▶ [WORK ORDER]: Set down the line containing "green vase: 3 -> 1" and every line that follows it in the listing below, exactly as written and with nothing added.

SUPPLIED RECORDS section start

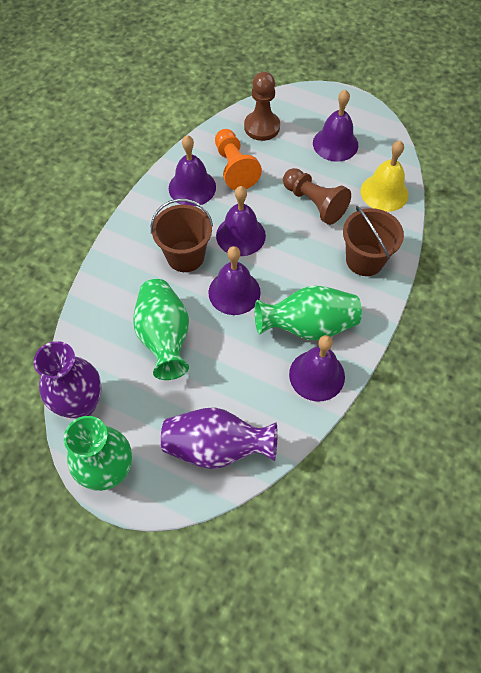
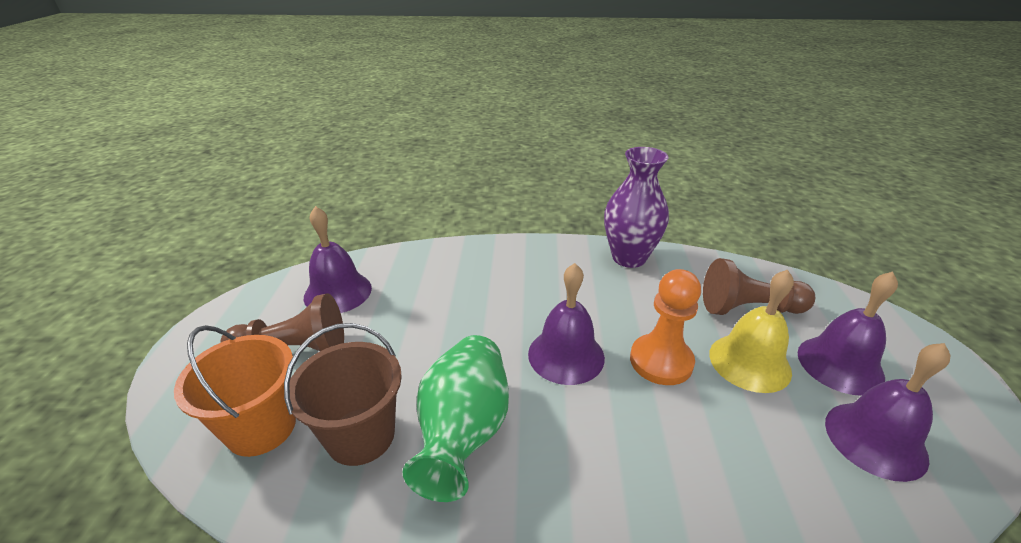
brown bucket: 2 -> 1
green vase: 3 -> 1
orange bucket: 0 -> 1
purple bell: 5 -> 4
purple vase: 2 -> 1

SUPPLIED RECORDS section end

▶ [ANSWER BOX]:
green vase: 3 -> 1
orange bucket: 0 -> 1
purple bell: 5 -> 4
purple vase: 2 -> 1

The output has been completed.